Exercise data ->
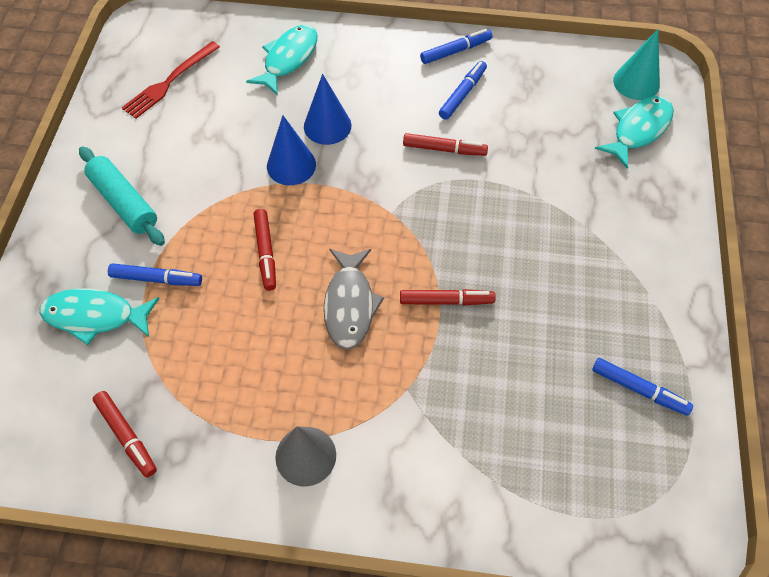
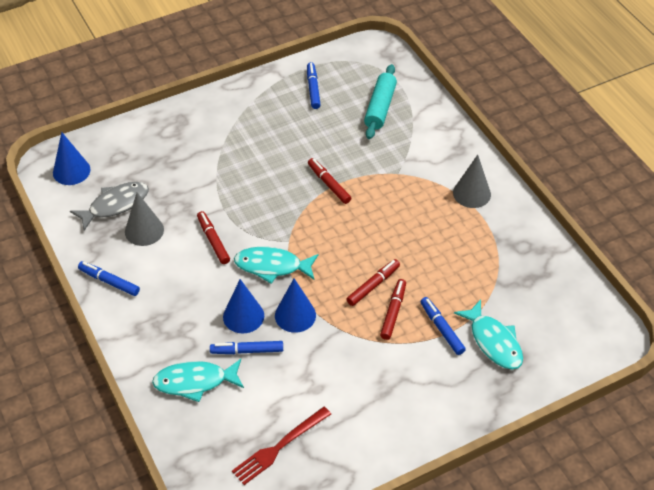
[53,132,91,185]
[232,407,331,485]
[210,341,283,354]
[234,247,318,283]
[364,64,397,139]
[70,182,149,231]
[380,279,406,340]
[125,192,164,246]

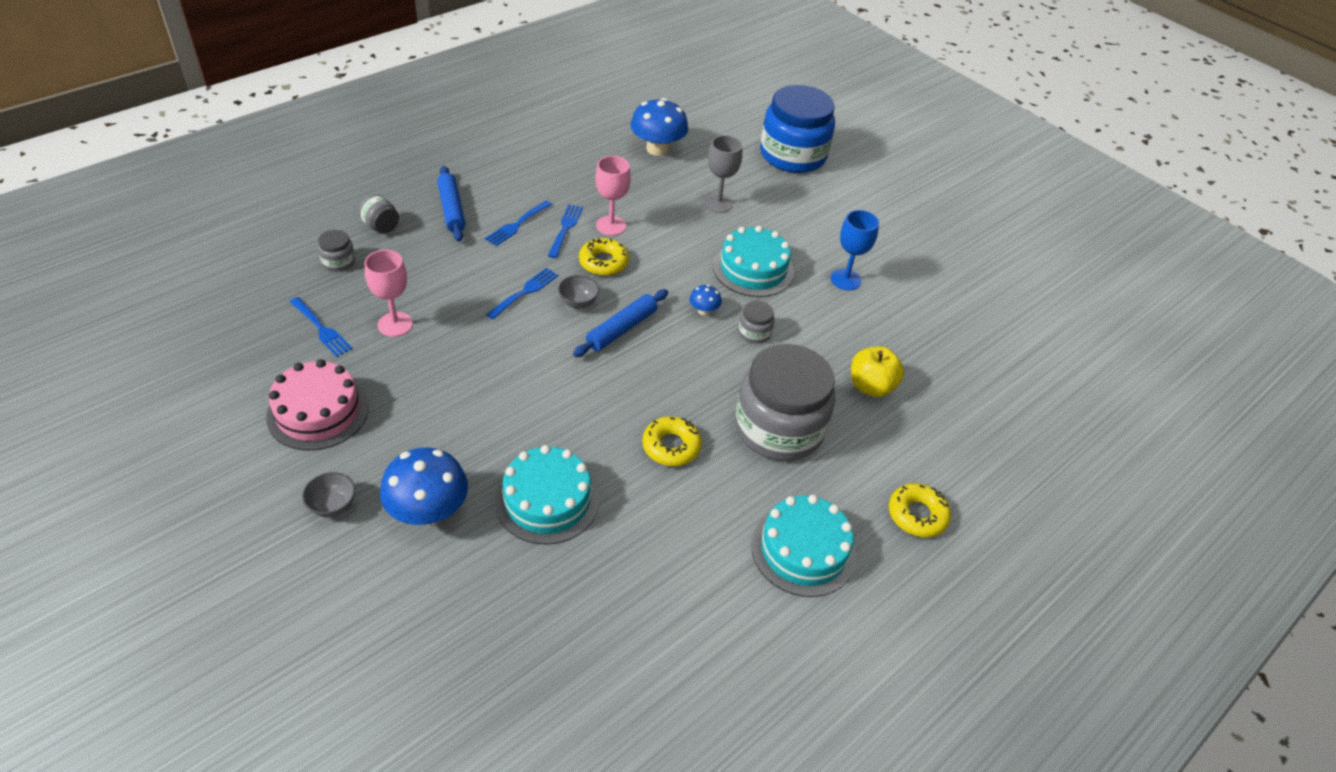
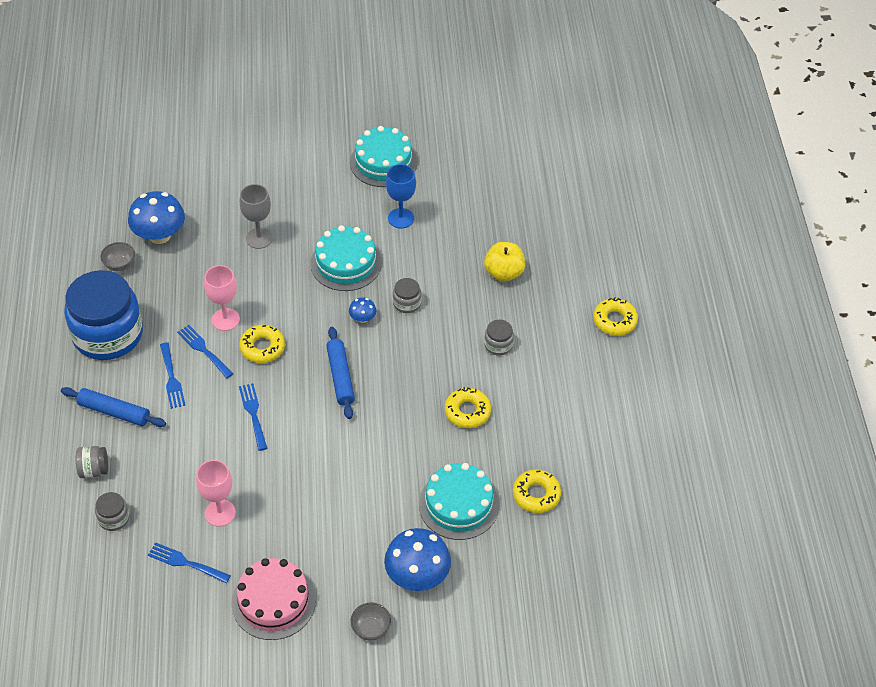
[64,270,143,360]
[100,242,135,271]
[148,542,231,583]
[484,320,514,356]
[350,126,417,187]
[513,469,561,513]

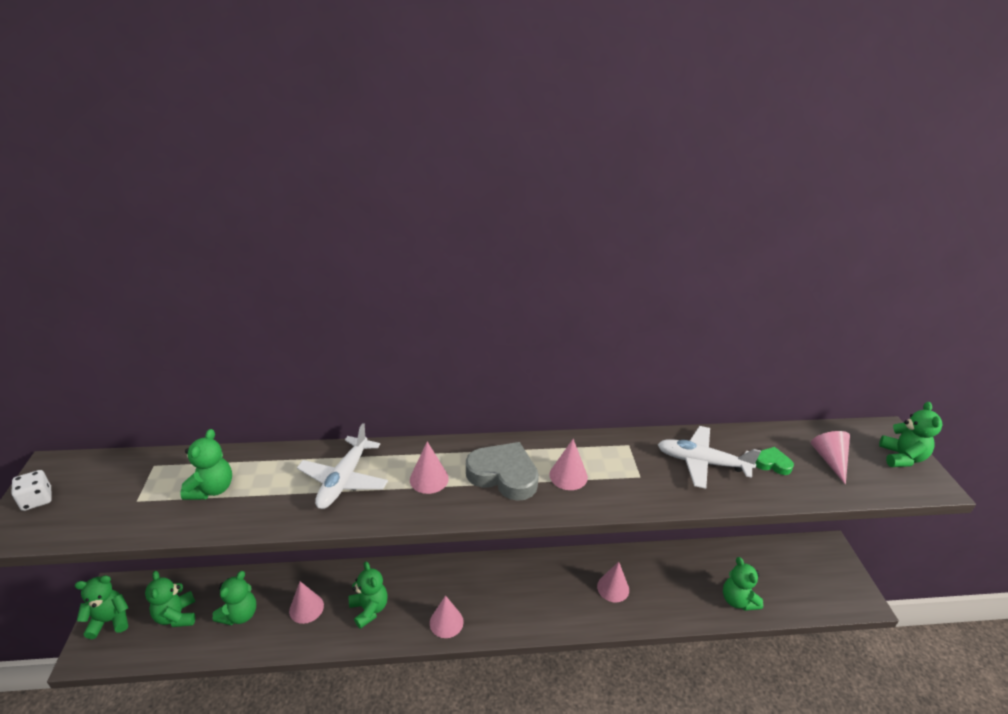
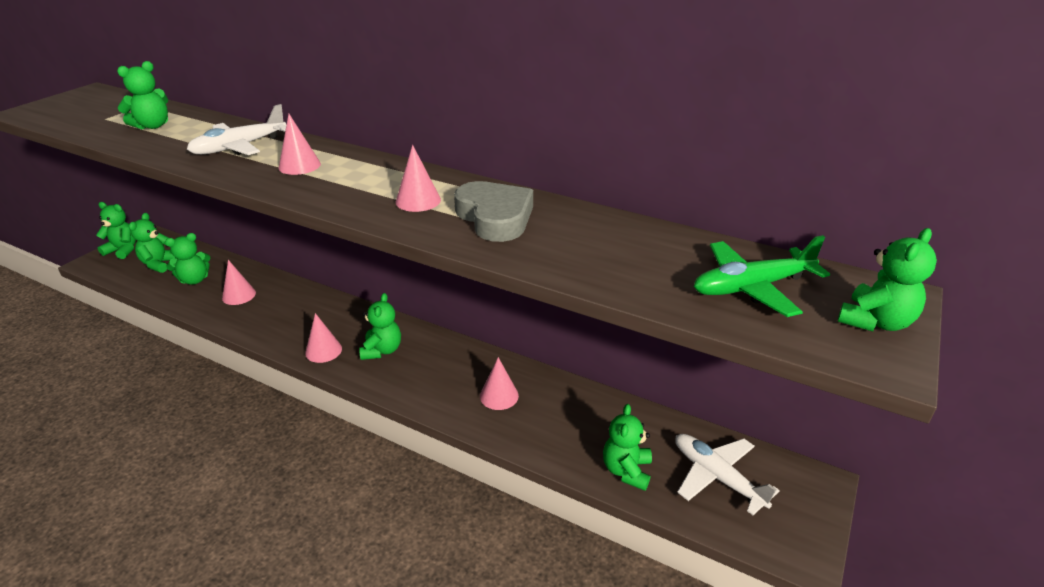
[675,434,780,515]
[694,235,830,317]
[454,181,533,242]
[755,447,794,475] (first image)
[12,470,52,511] (first image)
[359,293,401,360]

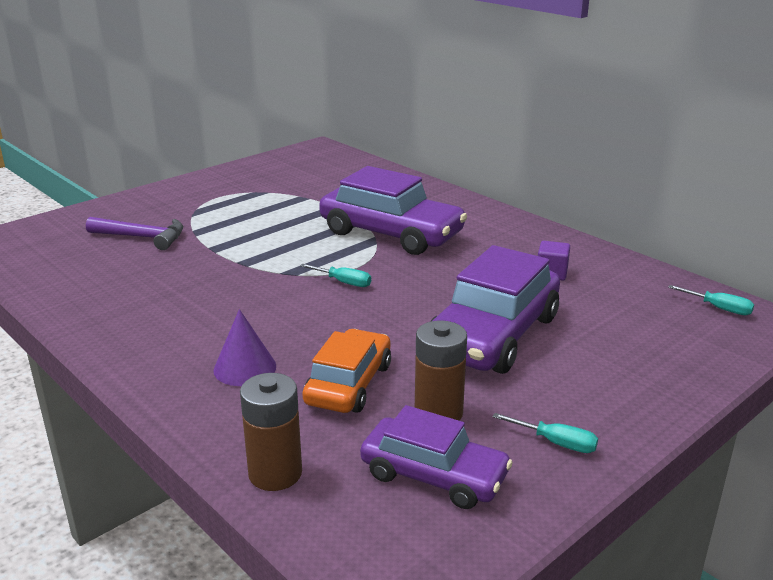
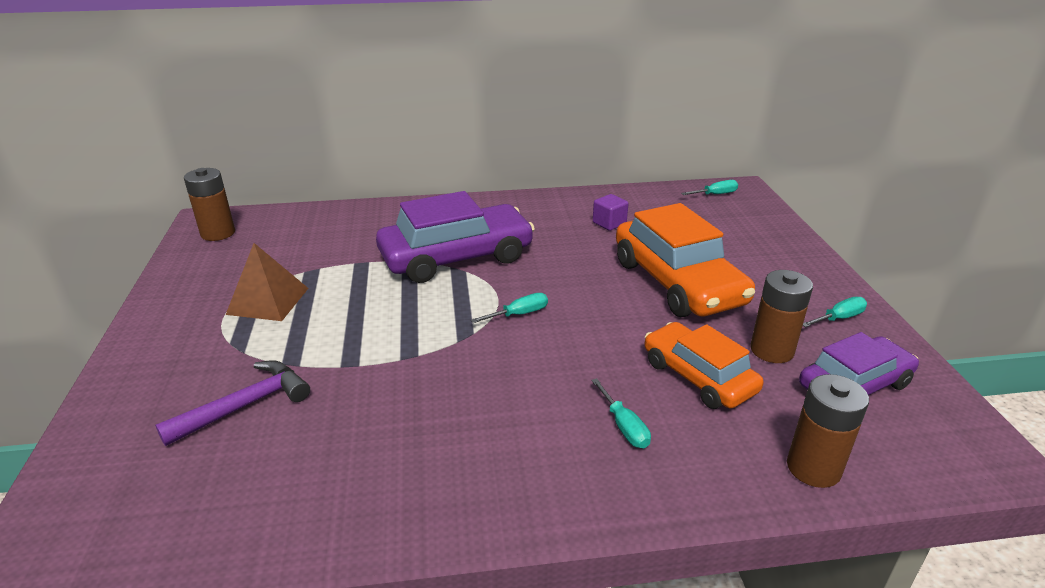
[616,203,755,317]
[591,378,651,448]
[184,168,235,241]
[226,243,309,321]

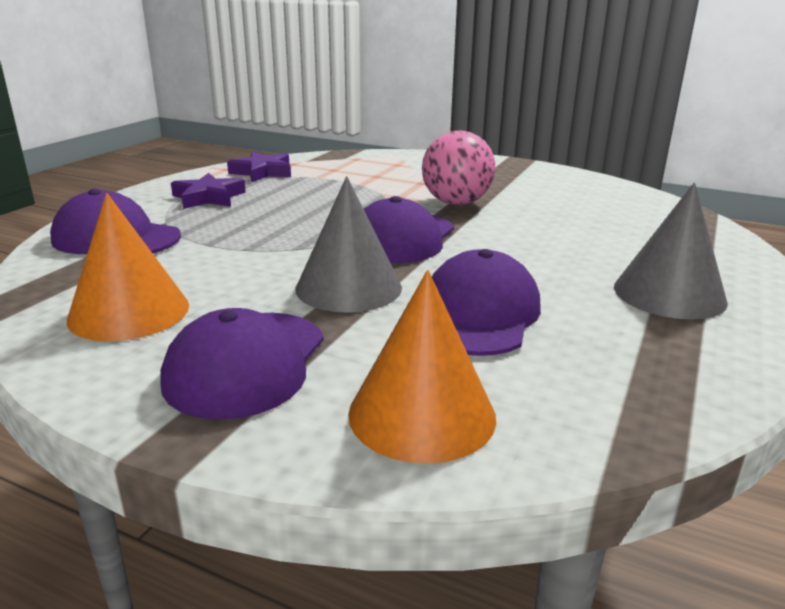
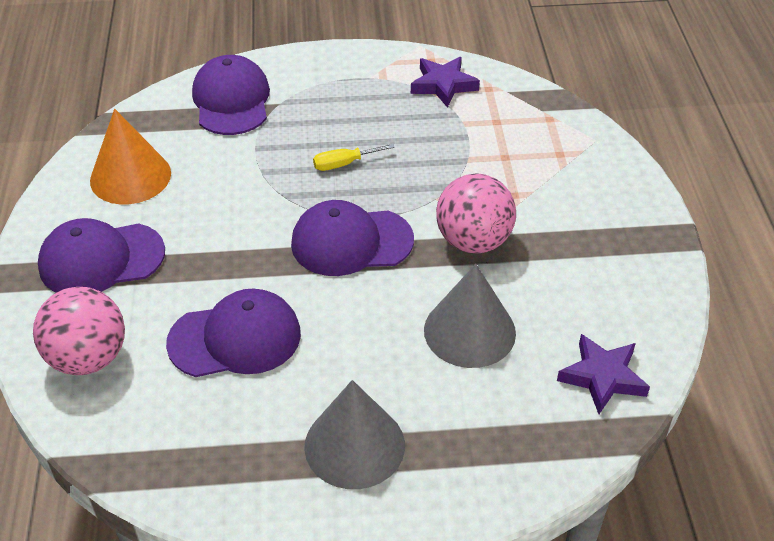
[557,334,650,414]
[424,264,516,368]
[33,287,125,375]
[313,144,395,171]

Work required -> Except for the pictures, print the data above exactly.

Written solution ->
[53,132,91,185]
[232,407,331,485]
[210,341,283,354]
[234,247,318,283]
[364,64,397,139]
[70,182,149,231]
[380,279,406,340]
[125,192,164,246]

[64,270,143,360]
[100,242,135,271]
[148,542,231,583]
[484,320,514,356]
[350,126,417,187]
[513,469,561,513]

[675,434,780,515]
[694,235,830,317]
[454,181,533,242]
[755,447,794,475] (first image)
[12,470,52,511] (first image)
[359,293,401,360]

[616,203,755,317]
[591,378,651,448]
[184,168,235,241]
[226,243,309,321]

[557,334,650,414]
[424,264,516,368]
[33,287,125,375]
[313,144,395,171]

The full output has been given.